[[ RAW DATA open ]]
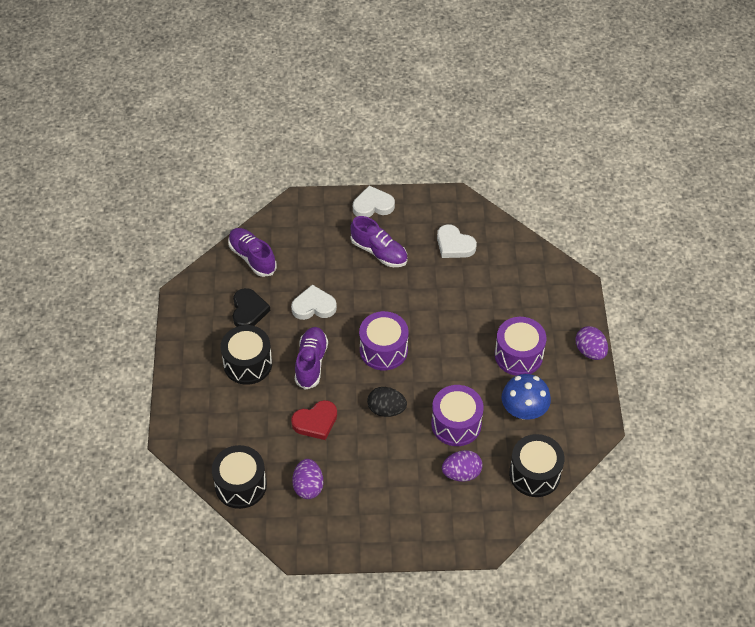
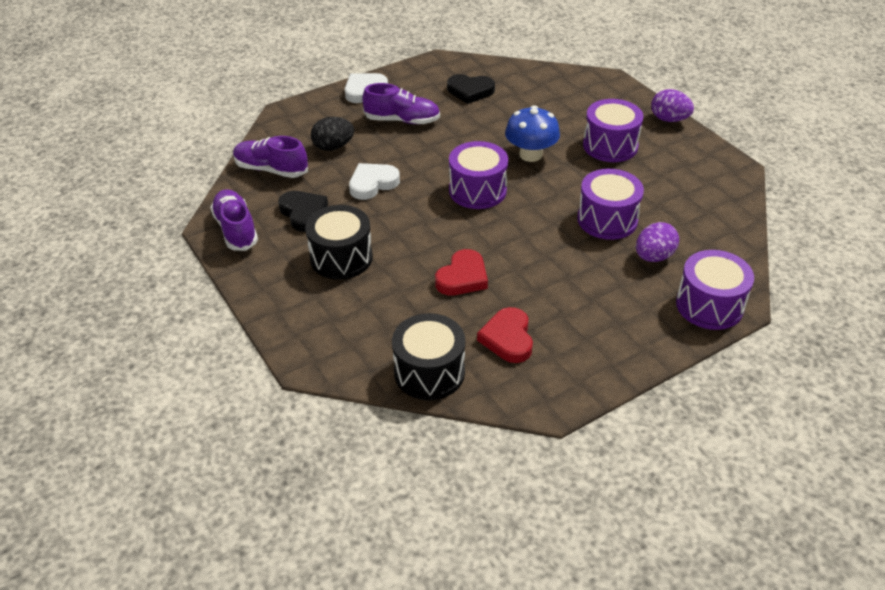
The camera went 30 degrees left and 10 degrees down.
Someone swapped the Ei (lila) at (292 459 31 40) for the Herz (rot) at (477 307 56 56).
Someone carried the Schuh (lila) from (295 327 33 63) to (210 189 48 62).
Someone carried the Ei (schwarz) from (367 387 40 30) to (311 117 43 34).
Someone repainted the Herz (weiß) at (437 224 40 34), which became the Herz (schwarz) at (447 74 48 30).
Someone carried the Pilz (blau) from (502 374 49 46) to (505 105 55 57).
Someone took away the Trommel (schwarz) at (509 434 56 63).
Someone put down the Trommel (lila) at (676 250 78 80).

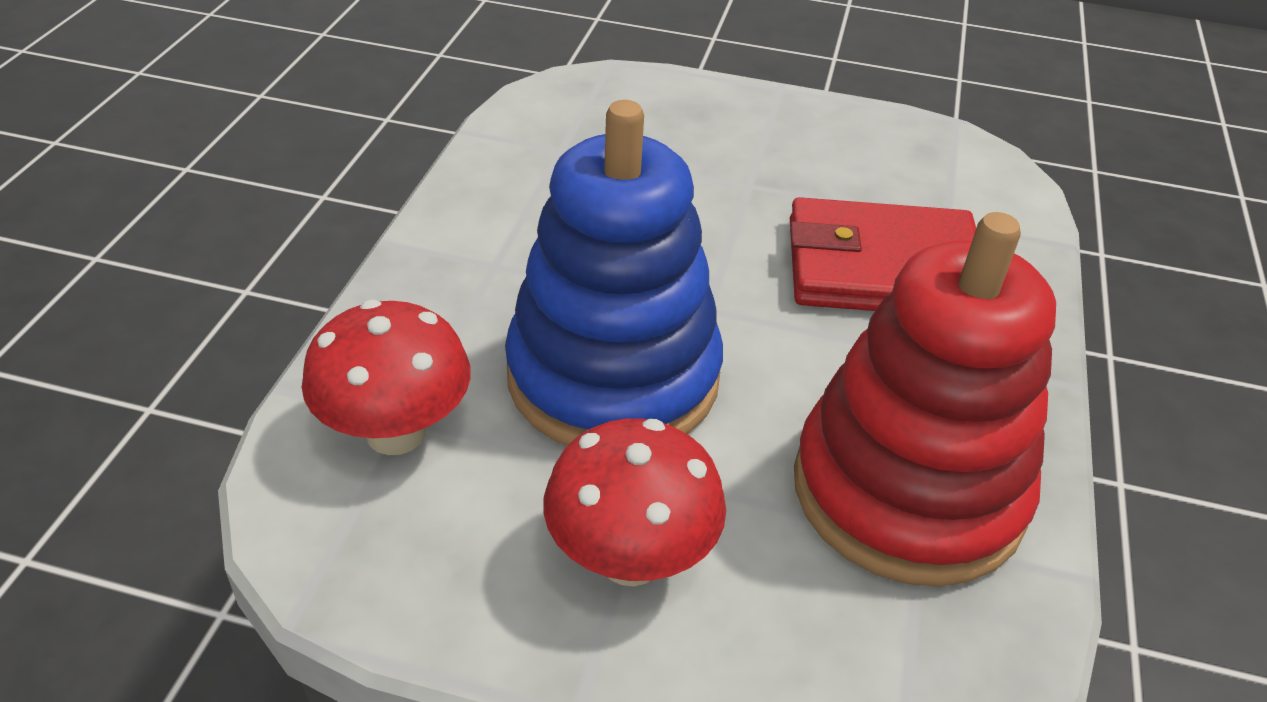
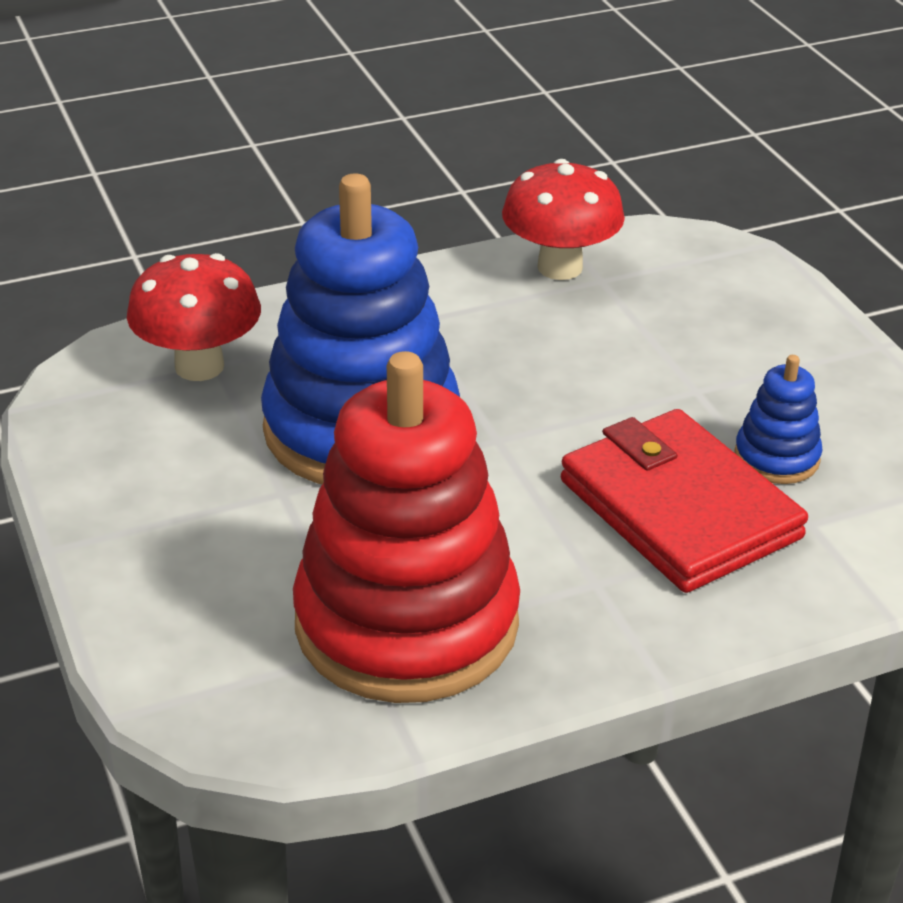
The camera went 55 degrees right and 5 degrees down.
Someone carried the Pilz (rot) from (543 418 183 168) to (502 159 123 121).
Someone put down the Stapelspielzeug (blau) at (735 355 87 129).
[[ RAW DATA closed ]]
TASK BRIEF
Every line above should be copied exactly; do not carry over the pictures.

TASK RESPONSE
The camera went 30 degrees left and 10 degrees down.
Someone swapped the Ei (lila) at (292 459 31 40) for the Herz (rot) at (477 307 56 56).
Someone carried the Schuh (lila) from (295 327 33 63) to (210 189 48 62).
Someone carried the Ei (schwarz) from (367 387 40 30) to (311 117 43 34).
Someone repainted the Herz (weiß) at (437 224 40 34), which became the Herz (schwarz) at (447 74 48 30).
Someone carried the Pilz (blau) from (502 374 49 46) to (505 105 55 57).
Someone took away the Trommel (schwarz) at (509 434 56 63).
Someone put down the Trommel (lila) at (676 250 78 80).

The camera went 55 degrees right and 5 degrees down.
Someone carried the Pilz (rot) from (543 418 183 168) to (502 159 123 121).
Someone put down the Stapelspielzeug (blau) at (735 355 87 129).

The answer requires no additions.